— Start of Exercise input —

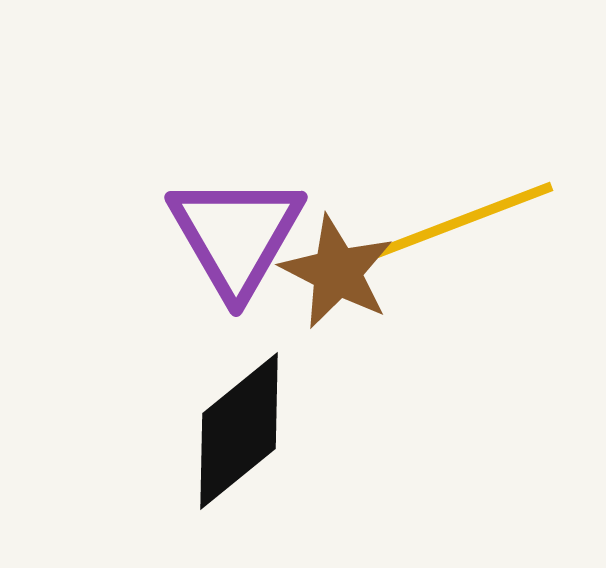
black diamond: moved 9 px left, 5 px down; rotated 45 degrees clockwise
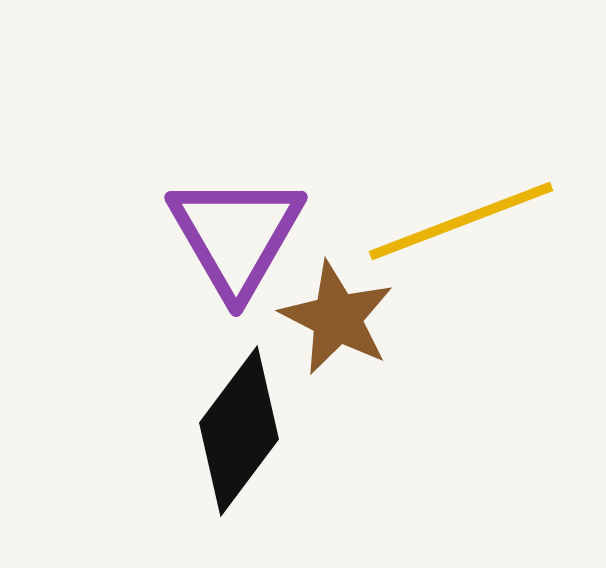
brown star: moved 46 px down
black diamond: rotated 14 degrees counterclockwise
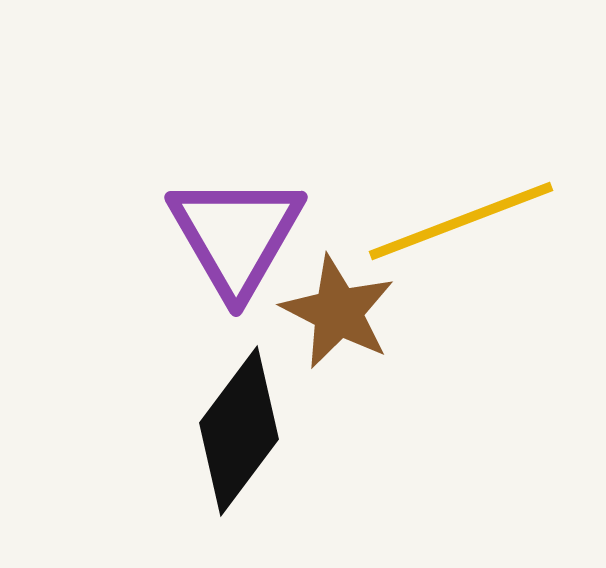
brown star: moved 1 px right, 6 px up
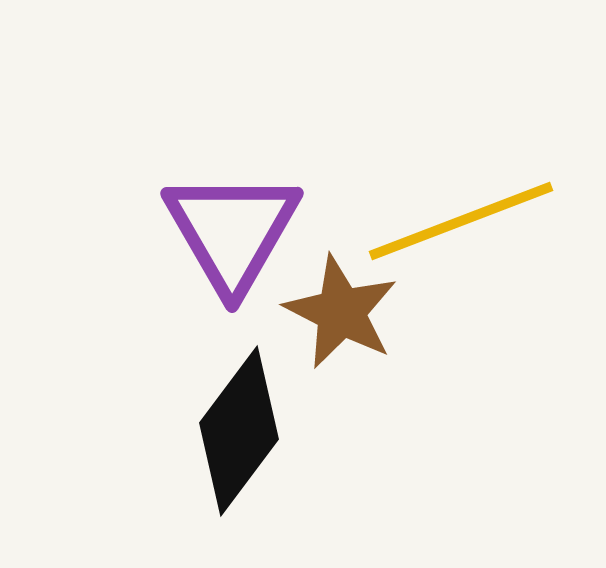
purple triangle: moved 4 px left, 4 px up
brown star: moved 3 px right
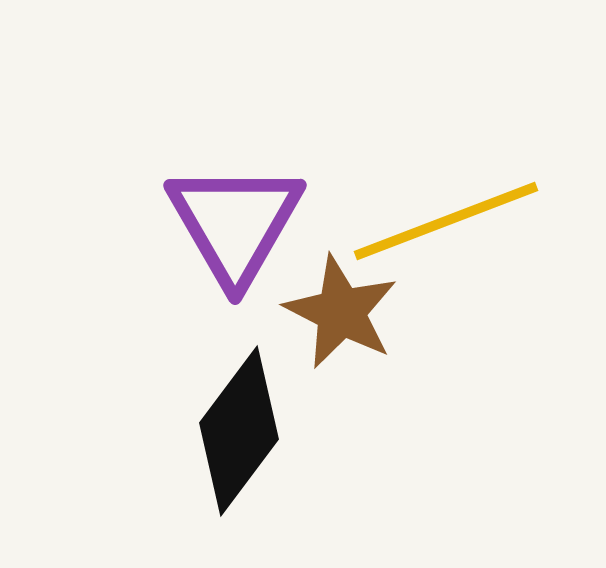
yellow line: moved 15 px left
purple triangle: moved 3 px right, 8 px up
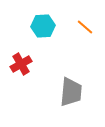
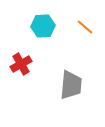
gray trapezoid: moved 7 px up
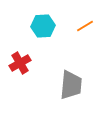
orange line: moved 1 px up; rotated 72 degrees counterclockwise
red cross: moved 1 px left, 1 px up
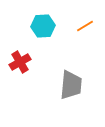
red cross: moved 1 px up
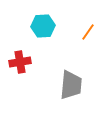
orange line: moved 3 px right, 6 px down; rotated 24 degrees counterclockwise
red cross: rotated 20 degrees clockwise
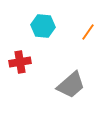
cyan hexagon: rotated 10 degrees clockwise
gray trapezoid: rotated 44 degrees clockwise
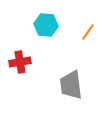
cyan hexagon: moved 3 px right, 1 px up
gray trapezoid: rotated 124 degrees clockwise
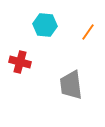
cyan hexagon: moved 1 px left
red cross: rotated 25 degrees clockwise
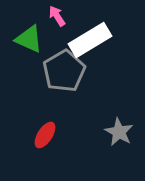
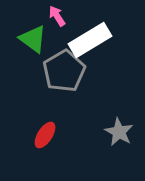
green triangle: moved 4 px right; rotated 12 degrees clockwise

— End of Exercise input —
— Start of Exercise input —

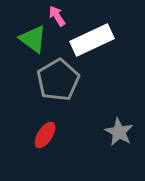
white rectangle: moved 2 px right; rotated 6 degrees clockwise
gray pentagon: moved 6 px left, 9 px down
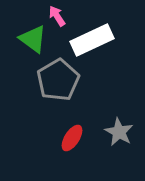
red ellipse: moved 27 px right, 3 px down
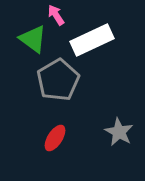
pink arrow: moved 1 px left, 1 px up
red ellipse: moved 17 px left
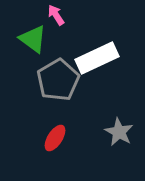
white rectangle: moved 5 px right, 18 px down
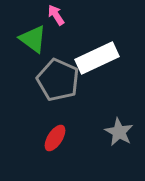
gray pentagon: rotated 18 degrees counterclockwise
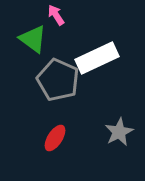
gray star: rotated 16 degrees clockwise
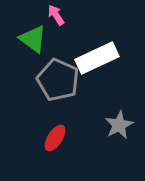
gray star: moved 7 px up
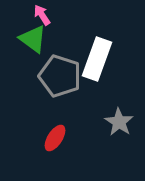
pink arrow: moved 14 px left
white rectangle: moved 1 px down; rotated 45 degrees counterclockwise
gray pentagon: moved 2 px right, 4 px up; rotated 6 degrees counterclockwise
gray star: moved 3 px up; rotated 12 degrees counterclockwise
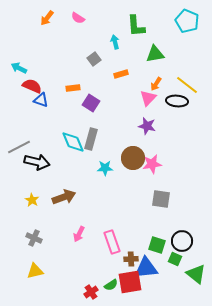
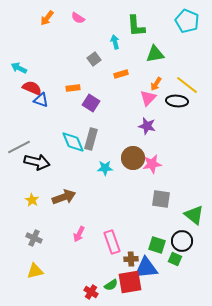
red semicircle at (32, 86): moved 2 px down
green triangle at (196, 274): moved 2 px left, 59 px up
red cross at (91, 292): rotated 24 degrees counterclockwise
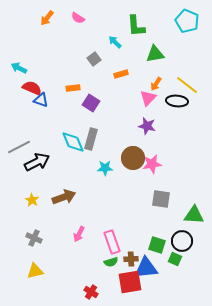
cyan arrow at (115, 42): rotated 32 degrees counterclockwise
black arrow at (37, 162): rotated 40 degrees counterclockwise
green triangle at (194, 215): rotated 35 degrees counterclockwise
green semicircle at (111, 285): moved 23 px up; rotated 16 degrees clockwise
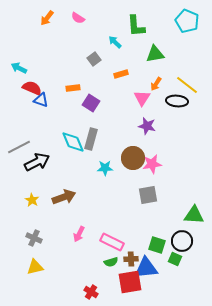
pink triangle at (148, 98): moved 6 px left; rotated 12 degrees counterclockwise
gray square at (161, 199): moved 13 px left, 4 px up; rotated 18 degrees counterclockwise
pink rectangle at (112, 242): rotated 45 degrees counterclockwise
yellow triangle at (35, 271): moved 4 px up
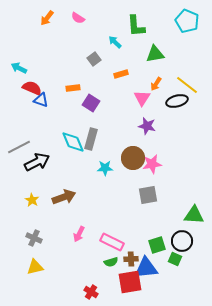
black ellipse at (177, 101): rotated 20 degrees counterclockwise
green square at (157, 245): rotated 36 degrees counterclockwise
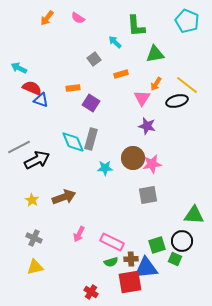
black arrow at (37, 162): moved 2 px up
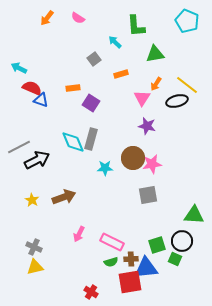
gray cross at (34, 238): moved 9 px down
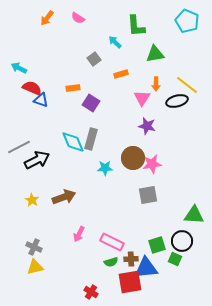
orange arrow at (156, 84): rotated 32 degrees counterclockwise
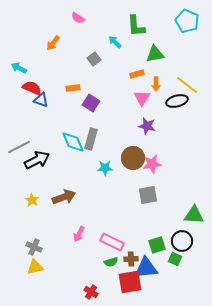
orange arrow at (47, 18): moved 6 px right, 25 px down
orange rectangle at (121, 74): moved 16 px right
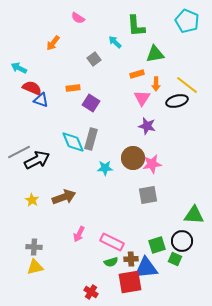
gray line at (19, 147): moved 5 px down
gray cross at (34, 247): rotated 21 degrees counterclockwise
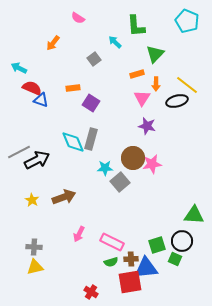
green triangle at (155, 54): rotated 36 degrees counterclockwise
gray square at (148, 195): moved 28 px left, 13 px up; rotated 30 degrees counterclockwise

— End of Exercise input —

Task prompt
Reproduce, word for word, only the portion of the listing that begins with the line containing "black arrow at (37, 162): moved 2 px up" and continues through the line containing "gray cross at (34, 247): rotated", with both of those lines included. Omit the picture markers from your answer.

Reply
black arrow at (37, 162): moved 2 px up
gray cross at (34, 238): moved 9 px down
orange arrow at (156, 84): rotated 32 degrees counterclockwise
orange arrow at (47, 18): moved 6 px right, 25 px down
orange rectangle at (121, 74): moved 16 px right
gray line at (19, 147): moved 5 px down
gray cross at (34, 247): rotated 21 degrees counterclockwise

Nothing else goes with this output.